--- DATA SECTION ---
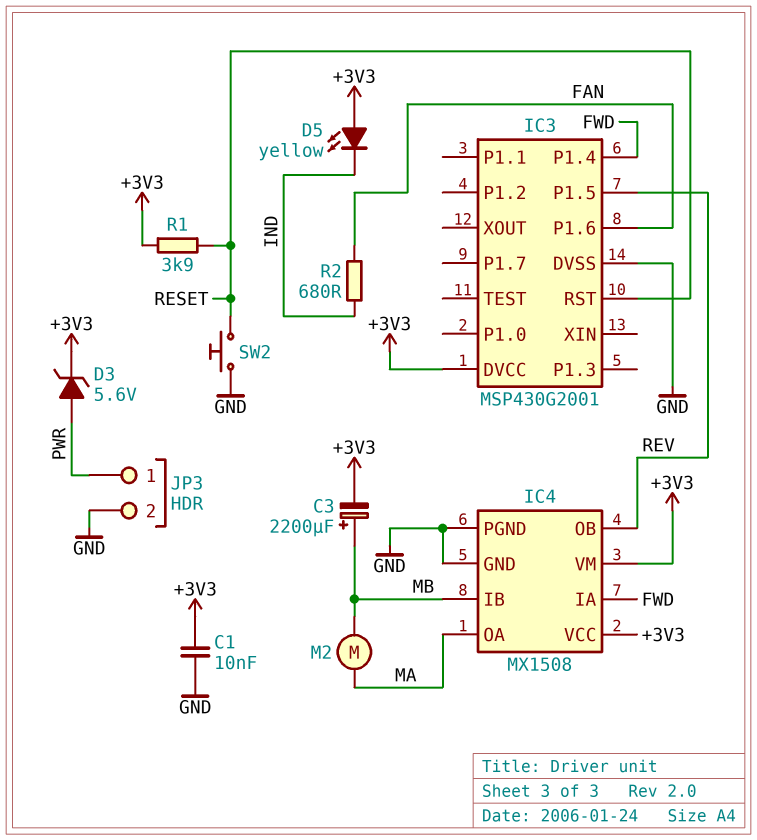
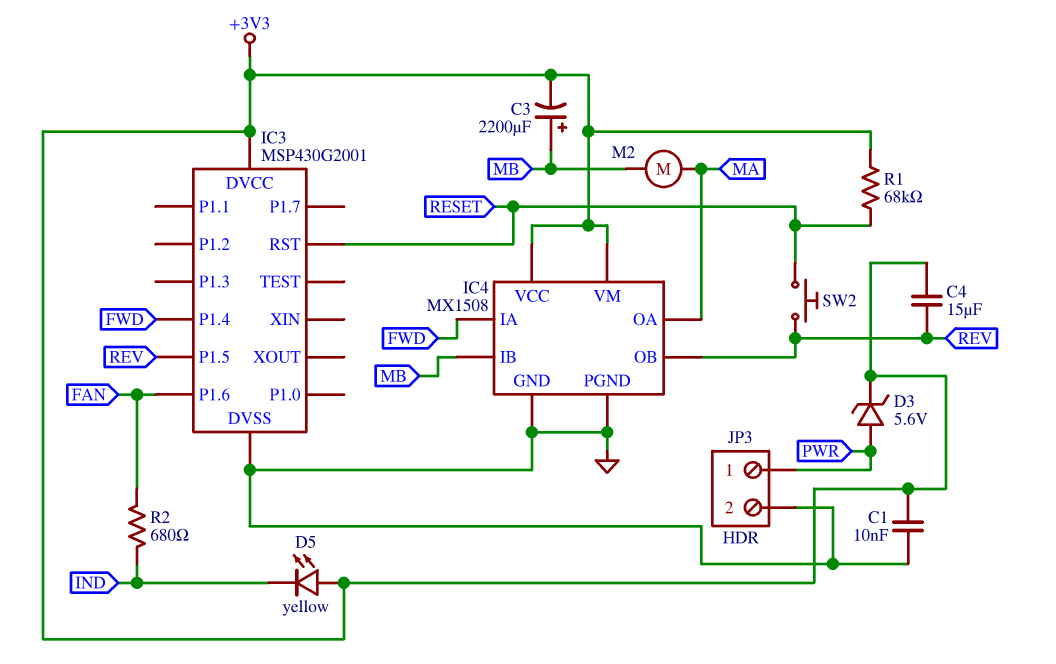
C4: none -> 15uF (+3V3, REV)
R1: 3.9k (+3V3, RESET) -> 68k (+3V3, RESET)
SW2: button (GND, RESET) -> button (RESET, REV)

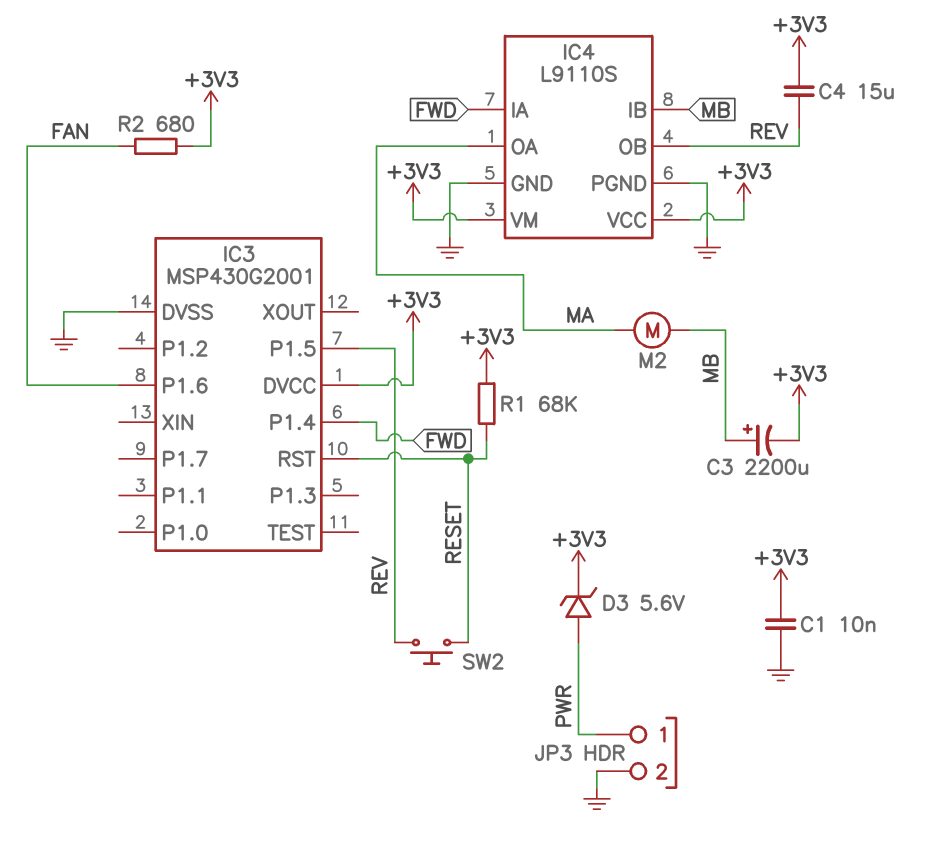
D5: LED yellow (A +3V3, K IND) -> none
IC4: MX1508 -> L9110S
R2: 680 (FAN, IND) -> 680 (+3V3, FAN)

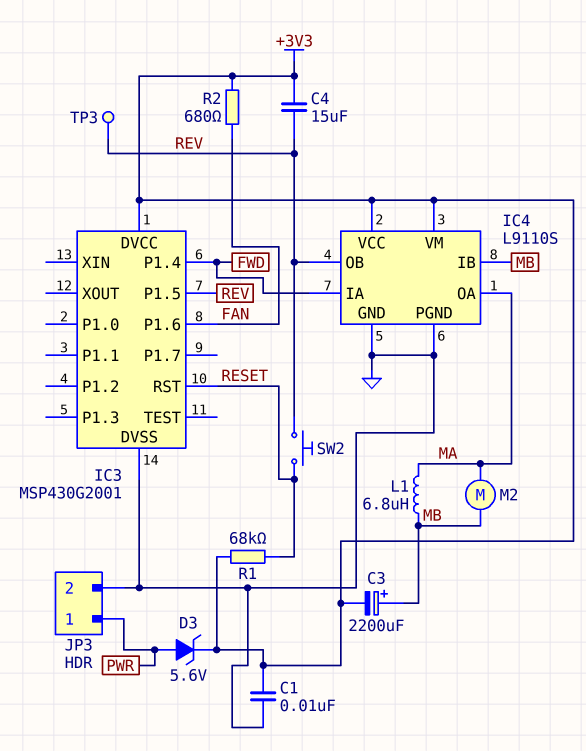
L1: none -> 6.8uH (MA, MB)
TP3: none -> test point (REV)

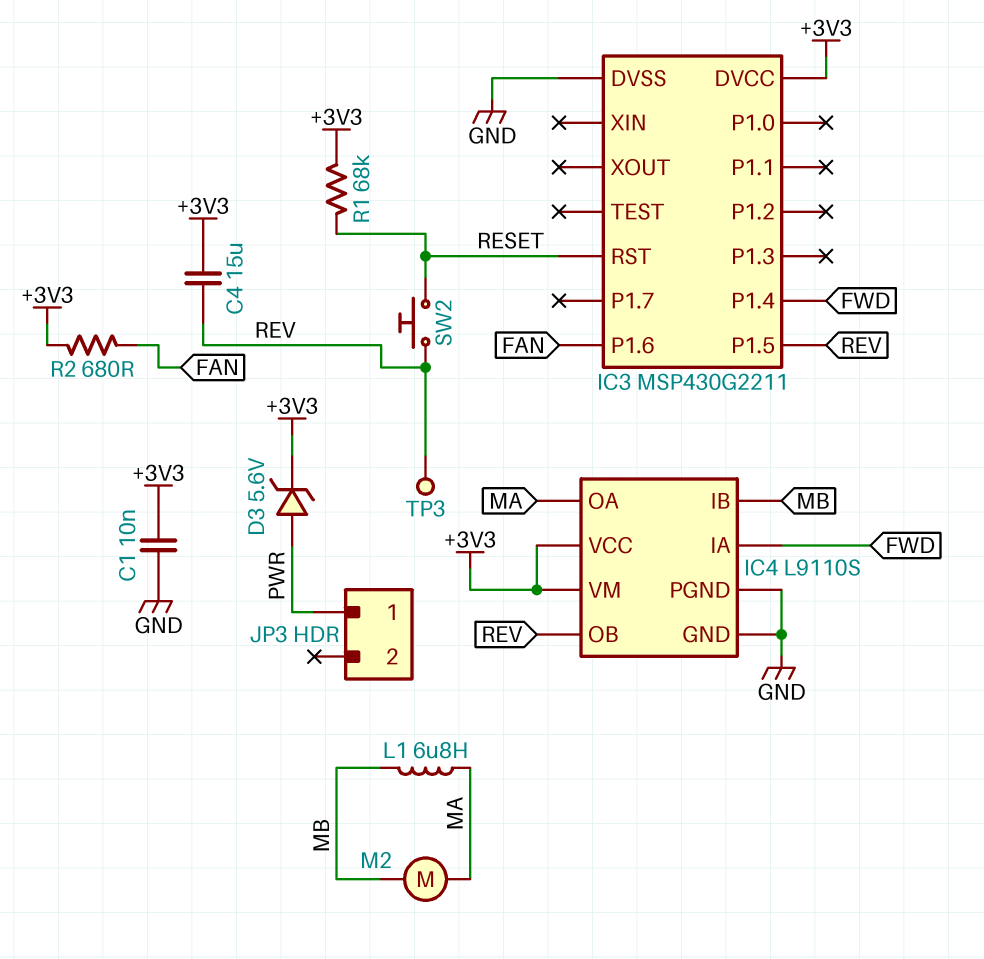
C3: 2200uF (plus MB, minus +3V3) -> none
IC3: MSP430G2001 -> MSP430G2211
JP3 pin 2: GND -> none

--- YOUR TASK ---
Extract each line holding the word "none" from the records.

--- EXERCISE ANSWER ---
C4: none -> 15uF (+3V3, REV)
D5: LED yellow (A +3V3, K IND) -> none
L1: none -> 6.8uH (MA, MB)
TP3: none -> test point (REV)
C3: 2200uF (plus MB, minus +3V3) -> none
JP3 pin 2: GND -> none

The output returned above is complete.